▼

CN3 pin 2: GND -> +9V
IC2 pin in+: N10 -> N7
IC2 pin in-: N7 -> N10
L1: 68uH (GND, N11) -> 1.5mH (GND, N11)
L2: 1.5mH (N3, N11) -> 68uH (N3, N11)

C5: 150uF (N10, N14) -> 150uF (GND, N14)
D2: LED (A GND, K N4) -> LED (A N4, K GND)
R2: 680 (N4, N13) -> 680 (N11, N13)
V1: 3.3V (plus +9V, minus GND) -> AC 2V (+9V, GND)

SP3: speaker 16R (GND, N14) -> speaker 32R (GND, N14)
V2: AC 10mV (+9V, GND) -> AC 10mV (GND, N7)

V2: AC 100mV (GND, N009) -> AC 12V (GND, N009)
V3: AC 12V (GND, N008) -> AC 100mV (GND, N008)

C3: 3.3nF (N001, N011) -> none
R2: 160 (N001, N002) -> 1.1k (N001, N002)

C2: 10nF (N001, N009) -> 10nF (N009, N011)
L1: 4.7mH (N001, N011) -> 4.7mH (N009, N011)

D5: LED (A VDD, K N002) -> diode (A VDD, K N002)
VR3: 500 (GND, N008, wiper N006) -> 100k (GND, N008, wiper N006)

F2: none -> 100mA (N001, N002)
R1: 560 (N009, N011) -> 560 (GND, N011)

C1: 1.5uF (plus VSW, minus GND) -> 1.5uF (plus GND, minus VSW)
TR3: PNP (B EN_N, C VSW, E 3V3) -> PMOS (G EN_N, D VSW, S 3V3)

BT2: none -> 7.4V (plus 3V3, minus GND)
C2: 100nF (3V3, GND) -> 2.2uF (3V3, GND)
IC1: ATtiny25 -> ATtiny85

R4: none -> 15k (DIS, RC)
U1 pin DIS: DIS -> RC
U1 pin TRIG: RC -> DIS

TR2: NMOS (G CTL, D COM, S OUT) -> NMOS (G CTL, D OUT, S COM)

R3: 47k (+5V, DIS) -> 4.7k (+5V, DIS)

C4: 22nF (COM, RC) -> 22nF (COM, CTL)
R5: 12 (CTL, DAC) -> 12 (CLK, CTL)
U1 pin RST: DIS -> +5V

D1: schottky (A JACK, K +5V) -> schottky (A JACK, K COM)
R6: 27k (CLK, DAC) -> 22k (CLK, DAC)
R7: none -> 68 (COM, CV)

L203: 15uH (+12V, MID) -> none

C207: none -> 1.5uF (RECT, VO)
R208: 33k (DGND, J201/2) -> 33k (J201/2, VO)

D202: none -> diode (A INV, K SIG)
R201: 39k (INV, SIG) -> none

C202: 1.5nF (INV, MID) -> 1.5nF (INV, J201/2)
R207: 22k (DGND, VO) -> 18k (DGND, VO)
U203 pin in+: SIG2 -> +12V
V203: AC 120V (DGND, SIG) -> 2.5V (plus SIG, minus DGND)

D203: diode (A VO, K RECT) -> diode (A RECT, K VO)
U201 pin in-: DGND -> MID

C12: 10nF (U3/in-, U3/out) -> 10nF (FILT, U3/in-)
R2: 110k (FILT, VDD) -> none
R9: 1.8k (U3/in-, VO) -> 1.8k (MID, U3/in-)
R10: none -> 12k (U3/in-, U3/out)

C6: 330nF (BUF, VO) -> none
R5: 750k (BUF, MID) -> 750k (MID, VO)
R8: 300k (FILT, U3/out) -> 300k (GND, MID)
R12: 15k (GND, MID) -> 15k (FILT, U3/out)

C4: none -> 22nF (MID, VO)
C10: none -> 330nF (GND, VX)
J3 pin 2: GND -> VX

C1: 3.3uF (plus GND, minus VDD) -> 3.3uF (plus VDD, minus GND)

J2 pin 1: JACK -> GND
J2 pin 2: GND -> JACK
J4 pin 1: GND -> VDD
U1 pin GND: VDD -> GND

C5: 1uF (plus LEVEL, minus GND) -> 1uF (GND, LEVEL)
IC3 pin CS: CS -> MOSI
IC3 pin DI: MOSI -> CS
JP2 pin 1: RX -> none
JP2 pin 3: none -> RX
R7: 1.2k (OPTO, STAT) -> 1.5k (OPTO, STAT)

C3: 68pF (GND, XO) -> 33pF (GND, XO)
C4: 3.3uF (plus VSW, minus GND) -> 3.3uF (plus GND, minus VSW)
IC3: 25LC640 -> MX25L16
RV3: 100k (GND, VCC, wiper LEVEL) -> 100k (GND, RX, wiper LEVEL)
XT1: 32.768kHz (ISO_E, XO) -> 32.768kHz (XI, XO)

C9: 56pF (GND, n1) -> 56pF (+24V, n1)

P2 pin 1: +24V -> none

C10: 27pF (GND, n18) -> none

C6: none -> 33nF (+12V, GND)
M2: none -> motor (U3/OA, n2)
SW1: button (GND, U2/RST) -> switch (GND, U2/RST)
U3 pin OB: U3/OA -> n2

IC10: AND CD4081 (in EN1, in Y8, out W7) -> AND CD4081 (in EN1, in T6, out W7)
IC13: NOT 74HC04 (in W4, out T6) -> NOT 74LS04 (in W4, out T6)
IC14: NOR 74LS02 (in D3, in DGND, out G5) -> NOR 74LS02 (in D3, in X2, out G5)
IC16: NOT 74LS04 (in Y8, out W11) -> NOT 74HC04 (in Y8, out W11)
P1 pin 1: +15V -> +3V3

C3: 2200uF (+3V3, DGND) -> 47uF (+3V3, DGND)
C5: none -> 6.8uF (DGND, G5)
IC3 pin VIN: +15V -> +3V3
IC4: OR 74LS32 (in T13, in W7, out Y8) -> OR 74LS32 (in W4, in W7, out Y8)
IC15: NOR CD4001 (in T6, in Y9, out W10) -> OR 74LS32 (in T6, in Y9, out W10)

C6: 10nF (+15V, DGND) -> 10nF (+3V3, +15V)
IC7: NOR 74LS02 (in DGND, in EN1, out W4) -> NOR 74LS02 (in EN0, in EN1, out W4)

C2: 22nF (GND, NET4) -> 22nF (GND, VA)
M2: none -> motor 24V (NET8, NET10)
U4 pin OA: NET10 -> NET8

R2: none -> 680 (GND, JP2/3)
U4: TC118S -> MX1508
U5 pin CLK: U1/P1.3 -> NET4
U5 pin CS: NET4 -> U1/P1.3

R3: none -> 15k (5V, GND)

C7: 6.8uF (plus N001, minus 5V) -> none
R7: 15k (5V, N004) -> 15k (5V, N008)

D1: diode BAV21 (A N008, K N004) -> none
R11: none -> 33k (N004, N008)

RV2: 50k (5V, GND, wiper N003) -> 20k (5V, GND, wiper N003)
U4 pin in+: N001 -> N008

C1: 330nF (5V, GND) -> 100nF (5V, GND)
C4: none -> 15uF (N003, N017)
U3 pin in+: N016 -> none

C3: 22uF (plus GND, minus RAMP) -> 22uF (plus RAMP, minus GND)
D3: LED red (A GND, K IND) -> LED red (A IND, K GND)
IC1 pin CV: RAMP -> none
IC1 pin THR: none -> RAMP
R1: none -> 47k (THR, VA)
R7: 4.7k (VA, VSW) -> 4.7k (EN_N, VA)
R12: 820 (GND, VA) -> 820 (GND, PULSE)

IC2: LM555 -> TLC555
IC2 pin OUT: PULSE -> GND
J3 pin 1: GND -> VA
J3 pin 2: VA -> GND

▲

### [PROBLEM]
Exactly repeat the lines running from the top of the listing to the line bearing "R2: 160 (N001, N002) -> 1.1k (N001, N002)", both of those lines included, and only them.

### [WRITTEN REPLY]
CN3 pin 2: GND -> +9V
IC2 pin in+: N10 -> N7
IC2 pin in-: N7 -> N10
L1: 68uH (GND, N11) -> 1.5mH (GND, N11)
L2: 1.5mH (N3, N11) -> 68uH (N3, N11)

C5: 150uF (N10, N14) -> 150uF (GND, N14)
D2: LED (A GND, K N4) -> LED (A N4, K GND)
R2: 680 (N4, N13) -> 680 (N11, N13)
V1: 3.3V (plus +9V, minus GND) -> AC 2V (+9V, GND)

SP3: speaker 16R (GND, N14) -> speaker 32R (GND, N14)
V2: AC 10mV (+9V, GND) -> AC 10mV (GND, N7)

V2: AC 100mV (GND, N009) -> AC 12V (GND, N009)
V3: AC 12V (GND, N008) -> AC 100mV (GND, N008)

C3: 3.3nF (N001, N011) -> none
R2: 160 (N001, N002) -> 1.1k (N001, N002)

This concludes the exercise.